Source data
BEGIN

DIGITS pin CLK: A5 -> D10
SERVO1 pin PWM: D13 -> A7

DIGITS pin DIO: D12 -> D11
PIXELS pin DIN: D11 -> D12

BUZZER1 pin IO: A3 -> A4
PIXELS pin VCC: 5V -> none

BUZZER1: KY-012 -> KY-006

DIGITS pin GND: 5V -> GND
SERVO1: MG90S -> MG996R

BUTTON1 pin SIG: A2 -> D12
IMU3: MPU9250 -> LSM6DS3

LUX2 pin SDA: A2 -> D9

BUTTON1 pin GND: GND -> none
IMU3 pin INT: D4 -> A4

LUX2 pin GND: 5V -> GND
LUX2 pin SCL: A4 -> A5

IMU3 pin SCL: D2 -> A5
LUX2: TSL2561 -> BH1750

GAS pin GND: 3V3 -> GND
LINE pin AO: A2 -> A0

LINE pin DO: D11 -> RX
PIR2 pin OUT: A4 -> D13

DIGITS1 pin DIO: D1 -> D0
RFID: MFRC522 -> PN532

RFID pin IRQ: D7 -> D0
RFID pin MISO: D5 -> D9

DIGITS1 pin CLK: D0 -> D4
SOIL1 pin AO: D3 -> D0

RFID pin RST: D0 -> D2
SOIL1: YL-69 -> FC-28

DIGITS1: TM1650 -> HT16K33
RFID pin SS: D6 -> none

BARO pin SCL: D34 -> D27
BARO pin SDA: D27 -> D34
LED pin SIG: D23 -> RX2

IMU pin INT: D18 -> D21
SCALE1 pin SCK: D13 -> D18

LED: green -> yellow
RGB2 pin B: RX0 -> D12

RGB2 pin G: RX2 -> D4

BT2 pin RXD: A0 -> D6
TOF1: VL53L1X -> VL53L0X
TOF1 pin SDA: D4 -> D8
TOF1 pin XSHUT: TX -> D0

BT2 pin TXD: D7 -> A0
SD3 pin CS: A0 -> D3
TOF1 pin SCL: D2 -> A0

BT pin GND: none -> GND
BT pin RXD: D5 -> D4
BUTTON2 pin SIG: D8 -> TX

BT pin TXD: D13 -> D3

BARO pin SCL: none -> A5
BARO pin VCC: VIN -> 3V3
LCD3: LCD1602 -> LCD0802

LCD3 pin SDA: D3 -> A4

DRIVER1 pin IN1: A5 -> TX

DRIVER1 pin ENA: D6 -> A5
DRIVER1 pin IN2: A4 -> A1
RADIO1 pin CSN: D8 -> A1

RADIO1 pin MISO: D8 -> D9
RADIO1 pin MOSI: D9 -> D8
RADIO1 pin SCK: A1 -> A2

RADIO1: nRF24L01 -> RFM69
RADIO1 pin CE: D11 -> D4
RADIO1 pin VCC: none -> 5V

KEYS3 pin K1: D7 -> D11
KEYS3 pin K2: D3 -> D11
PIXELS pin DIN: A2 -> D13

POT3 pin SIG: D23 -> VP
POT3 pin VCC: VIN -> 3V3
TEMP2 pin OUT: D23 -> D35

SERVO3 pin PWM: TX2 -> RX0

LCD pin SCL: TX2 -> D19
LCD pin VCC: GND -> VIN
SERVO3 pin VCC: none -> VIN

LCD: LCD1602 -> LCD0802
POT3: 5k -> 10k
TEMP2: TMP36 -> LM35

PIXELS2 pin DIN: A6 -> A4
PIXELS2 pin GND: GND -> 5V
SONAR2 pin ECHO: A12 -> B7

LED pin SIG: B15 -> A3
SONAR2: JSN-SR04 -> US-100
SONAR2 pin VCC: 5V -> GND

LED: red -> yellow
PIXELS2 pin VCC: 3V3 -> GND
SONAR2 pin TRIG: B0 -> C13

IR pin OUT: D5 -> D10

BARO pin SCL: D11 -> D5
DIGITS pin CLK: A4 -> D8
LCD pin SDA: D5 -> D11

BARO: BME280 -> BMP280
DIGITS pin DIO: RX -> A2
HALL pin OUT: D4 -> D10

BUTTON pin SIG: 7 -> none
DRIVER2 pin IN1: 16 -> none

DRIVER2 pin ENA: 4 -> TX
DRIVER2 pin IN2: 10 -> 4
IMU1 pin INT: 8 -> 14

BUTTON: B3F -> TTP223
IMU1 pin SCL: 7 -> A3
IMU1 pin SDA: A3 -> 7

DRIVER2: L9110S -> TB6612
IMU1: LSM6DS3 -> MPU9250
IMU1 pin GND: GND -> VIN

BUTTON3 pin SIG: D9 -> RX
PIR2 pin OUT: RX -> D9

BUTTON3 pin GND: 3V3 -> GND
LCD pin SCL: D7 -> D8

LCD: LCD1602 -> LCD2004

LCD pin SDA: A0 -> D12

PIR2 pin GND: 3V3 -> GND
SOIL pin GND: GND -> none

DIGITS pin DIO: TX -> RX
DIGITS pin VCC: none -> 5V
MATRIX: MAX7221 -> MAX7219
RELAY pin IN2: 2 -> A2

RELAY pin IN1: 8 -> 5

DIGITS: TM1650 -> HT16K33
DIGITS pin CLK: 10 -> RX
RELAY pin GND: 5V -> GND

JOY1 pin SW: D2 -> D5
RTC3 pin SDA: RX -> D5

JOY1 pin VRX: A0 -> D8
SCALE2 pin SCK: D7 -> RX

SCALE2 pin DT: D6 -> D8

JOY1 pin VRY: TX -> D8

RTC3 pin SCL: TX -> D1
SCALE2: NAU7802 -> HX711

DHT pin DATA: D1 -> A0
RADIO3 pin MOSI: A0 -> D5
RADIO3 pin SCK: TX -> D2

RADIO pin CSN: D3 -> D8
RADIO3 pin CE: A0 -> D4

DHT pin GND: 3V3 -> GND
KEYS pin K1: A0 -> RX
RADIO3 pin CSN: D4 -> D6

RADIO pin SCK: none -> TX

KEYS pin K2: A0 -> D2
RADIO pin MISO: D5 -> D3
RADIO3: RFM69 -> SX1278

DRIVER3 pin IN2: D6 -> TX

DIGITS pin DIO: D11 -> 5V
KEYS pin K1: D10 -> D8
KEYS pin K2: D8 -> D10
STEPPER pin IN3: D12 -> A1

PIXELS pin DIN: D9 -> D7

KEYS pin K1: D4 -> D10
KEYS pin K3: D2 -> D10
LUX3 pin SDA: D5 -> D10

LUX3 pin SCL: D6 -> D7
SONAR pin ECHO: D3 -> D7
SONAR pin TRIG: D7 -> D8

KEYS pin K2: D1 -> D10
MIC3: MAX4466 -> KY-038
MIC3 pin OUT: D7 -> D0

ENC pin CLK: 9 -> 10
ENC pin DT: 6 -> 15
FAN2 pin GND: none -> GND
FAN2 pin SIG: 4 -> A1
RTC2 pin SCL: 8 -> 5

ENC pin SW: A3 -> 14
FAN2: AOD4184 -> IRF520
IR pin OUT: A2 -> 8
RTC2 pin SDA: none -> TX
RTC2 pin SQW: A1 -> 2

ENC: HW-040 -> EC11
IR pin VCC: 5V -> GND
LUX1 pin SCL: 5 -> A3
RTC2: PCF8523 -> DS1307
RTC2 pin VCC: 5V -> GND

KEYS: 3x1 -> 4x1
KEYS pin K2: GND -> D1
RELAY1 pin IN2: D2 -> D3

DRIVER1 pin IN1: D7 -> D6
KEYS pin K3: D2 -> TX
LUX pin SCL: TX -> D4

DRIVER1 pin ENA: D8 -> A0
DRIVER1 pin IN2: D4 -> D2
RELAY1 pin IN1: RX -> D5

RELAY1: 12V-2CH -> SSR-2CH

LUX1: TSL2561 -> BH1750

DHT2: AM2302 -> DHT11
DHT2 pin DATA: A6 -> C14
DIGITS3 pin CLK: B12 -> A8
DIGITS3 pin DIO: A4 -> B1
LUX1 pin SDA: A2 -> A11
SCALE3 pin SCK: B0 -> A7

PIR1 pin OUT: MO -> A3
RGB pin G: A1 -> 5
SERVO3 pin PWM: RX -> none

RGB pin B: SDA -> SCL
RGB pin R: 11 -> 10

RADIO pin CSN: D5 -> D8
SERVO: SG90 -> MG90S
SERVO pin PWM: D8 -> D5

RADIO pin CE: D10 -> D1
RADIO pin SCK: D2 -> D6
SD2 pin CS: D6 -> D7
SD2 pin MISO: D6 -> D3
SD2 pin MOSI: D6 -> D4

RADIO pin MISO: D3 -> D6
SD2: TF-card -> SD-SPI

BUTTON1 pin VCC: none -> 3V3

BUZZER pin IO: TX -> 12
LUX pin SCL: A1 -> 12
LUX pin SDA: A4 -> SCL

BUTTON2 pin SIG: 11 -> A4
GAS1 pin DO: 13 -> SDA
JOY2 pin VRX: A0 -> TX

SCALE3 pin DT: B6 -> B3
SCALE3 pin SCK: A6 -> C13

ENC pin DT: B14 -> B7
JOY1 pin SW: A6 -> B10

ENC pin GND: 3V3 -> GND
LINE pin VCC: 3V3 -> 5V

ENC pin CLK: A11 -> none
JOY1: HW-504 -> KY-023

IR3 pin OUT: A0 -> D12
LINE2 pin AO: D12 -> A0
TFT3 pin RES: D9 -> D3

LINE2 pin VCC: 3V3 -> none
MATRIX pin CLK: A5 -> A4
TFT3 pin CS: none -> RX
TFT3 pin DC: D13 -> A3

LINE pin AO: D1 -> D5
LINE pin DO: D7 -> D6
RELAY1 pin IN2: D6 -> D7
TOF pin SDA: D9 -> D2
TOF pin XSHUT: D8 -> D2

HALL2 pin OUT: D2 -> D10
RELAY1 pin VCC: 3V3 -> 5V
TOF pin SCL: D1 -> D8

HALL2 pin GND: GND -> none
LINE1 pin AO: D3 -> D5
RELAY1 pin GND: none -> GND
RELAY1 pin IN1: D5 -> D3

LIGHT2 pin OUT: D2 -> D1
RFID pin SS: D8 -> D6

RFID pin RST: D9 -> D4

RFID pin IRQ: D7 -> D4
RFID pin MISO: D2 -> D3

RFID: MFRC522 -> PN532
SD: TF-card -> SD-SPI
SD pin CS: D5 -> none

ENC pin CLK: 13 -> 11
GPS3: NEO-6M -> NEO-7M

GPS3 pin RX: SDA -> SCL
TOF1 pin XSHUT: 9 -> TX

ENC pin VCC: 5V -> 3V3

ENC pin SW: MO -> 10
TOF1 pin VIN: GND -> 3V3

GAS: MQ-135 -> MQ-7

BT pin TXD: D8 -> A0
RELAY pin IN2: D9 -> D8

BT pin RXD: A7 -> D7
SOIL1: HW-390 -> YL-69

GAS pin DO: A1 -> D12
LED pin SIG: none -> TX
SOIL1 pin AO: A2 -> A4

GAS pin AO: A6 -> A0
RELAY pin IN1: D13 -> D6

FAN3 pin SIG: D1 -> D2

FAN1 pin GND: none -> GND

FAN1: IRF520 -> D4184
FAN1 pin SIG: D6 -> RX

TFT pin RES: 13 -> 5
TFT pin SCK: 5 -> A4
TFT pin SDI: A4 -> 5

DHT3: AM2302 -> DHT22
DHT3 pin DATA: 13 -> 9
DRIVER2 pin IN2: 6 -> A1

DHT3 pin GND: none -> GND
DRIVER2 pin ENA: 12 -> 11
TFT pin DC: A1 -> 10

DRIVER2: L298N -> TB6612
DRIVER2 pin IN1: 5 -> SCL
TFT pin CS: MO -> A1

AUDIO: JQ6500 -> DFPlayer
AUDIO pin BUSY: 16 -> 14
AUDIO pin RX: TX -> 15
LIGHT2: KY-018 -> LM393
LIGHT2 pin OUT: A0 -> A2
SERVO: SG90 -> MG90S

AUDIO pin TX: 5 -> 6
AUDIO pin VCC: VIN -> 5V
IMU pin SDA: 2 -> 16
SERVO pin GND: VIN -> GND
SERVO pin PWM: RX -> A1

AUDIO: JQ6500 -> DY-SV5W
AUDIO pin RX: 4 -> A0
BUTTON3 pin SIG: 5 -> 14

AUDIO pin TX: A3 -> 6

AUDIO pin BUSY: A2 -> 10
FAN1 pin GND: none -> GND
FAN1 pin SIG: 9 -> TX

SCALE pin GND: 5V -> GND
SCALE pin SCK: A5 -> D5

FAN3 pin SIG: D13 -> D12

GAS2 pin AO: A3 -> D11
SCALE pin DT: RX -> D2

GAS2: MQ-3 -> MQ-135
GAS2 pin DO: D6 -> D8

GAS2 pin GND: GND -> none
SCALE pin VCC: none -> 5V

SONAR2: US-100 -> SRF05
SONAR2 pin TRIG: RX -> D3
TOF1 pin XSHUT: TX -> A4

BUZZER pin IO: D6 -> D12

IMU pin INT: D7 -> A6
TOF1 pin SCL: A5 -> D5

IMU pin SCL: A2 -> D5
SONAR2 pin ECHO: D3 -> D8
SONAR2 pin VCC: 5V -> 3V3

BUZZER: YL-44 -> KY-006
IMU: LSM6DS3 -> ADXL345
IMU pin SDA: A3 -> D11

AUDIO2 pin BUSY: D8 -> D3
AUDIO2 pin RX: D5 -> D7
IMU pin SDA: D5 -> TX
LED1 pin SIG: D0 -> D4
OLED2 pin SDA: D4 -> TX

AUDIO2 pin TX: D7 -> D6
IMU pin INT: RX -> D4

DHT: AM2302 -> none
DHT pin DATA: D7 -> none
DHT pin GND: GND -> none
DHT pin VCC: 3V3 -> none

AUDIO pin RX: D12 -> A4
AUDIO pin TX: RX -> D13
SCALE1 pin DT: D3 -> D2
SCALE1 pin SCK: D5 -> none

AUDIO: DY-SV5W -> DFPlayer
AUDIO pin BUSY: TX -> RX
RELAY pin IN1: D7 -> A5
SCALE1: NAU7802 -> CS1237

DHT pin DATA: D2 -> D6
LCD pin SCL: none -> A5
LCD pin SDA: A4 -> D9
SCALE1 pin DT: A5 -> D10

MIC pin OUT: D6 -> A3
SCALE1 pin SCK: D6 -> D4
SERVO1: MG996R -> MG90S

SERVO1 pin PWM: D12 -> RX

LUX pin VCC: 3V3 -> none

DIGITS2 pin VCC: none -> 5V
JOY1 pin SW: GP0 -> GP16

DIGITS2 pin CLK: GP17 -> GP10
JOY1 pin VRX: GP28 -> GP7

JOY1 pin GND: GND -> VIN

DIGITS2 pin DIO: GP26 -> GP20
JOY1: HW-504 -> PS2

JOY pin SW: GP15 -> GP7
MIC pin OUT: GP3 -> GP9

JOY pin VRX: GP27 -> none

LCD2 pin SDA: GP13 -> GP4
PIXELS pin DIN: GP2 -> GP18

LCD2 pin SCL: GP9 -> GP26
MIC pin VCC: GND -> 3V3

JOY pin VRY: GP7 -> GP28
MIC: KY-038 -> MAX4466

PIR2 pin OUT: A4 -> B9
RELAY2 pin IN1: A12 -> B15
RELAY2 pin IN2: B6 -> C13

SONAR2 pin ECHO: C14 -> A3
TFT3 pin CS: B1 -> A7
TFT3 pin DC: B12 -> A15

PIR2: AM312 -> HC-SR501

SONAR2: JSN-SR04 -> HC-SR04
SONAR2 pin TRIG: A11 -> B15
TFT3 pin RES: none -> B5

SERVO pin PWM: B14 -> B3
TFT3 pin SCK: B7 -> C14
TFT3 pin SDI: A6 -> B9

END

## Work to be completed
Using the data above, reproduce exactly the lines from the line that contains "DRIVER1 pin IN2: D4 -> D2" through the line that contains "DHT3 pin DATA: 13 -> 9", including both.

## Output for this exercise
DRIVER1 pin IN2: D4 -> D2
RELAY1 pin IN1: RX -> D5

RELAY1: 12V-2CH -> SSR-2CH

LUX1: TSL2561 -> BH1750

DHT2: AM2302 -> DHT11
DHT2 pin DATA: A6 -> C14
DIGITS3 pin CLK: B12 -> A8
DIGITS3 pin DIO: A4 -> B1
LUX1 pin SDA: A2 -> A11
SCALE3 pin SCK: B0 -> A7

PIR1 pin OUT: MO -> A3
RGB pin G: A1 -> 5
SERVO3 pin PWM: RX -> none

RGB pin B: SDA -> SCL
RGB pin R: 11 -> 10

RADIO pin CSN: D5 -> D8
SERVO: SG90 -> MG90S
SERVO pin PWM: D8 -> D5

RADIO pin CE: D10 -> D1
RADIO pin SCK: D2 -> D6
SD2 pin CS: D6 -> D7
SD2 pin MISO: D6 -> D3
SD2 pin MOSI: D6 -> D4

RADIO pin MISO: D3 -> D6
SD2: TF-card -> SD-SPI

BUTTON1 pin VCC: none -> 3V3

BUZZER pin IO: TX -> 12
LUX pin SCL: A1 -> 12
LUX pin SDA: A4 -> SCL

BUTTON2 pin SIG: 11 -> A4
GAS1 pin DO: 13 -> SDA
JOY2 pin VRX: A0 -> TX

SCALE3 pin DT: B6 -> B3
SCALE3 pin SCK: A6 -> C13

ENC pin DT: B14 -> B7
JOY1 pin SW: A6 -> B10

ENC pin GND: 3V3 -> GND
LINE pin VCC: 3V3 -> 5V

ENC pin CLK: A11 -> none
JOY1: HW-504 -> KY-023

IR3 pin OUT: A0 -> D12
LINE2 pin AO: D12 -> A0
TFT3 pin RES: D9 -> D3

LINE2 pin VCC: 3V3 -> none
MATRIX pin CLK: A5 -> A4
TFT3 pin CS: none -> RX
TFT3 pin DC: D13 -> A3

LINE pin AO: D1 -> D5
LINE pin DO: D7 -> D6
RELAY1 pin IN2: D6 -> D7
TOF pin SDA: D9 -> D2
TOF pin XSHUT: D8 -> D2

HALL2 pin OUT: D2 -> D10
RELAY1 pin VCC: 3V3 -> 5V
TOF pin SCL: D1 -> D8

HALL2 pin GND: GND -> none
LINE1 pin AO: D3 -> D5
RELAY1 pin GND: none -> GND
RELAY1 pin IN1: D5 -> D3

LIGHT2 pin OUT: D2 -> D1
RFID pin SS: D8 -> D6

RFID pin RST: D9 -> D4

RFID pin IRQ: D7 -> D4
RFID pin MISO: D2 -> D3

RFID: MFRC522 -> PN532
SD: TF-card -> SD-SPI
SD pin CS: D5 -> none

ENC pin CLK: 13 -> 11
GPS3: NEO-6M -> NEO-7M

GPS3 pin RX: SDA -> SCL
TOF1 pin XSHUT: 9 -> TX

ENC pin VCC: 5V -> 3V3

ENC pin SW: MO -> 10
TOF1 pin VIN: GND -> 3V3

GAS: MQ-135 -> MQ-7

BT pin TXD: D8 -> A0
RELAY pin IN2: D9 -> D8

BT pin RXD: A7 -> D7
SOIL1: HW-390 -> YL-69

GAS pin DO: A1 -> D12
LED pin SIG: none -> TX
SOIL1 pin AO: A2 -> A4

GAS pin AO: A6 -> A0
RELAY pin IN1: D13 -> D6

FAN3 pin SIG: D1 -> D2

FAN1 pin GND: none -> GND

FAN1: IRF520 -> D4184
FAN1 pin SIG: D6 -> RX

TFT pin RES: 13 -> 5
TFT pin SCK: 5 -> A4
TFT pin SDI: A4 -> 5

DHT3: AM2302 -> DHT22
DHT3 pin DATA: 13 -> 9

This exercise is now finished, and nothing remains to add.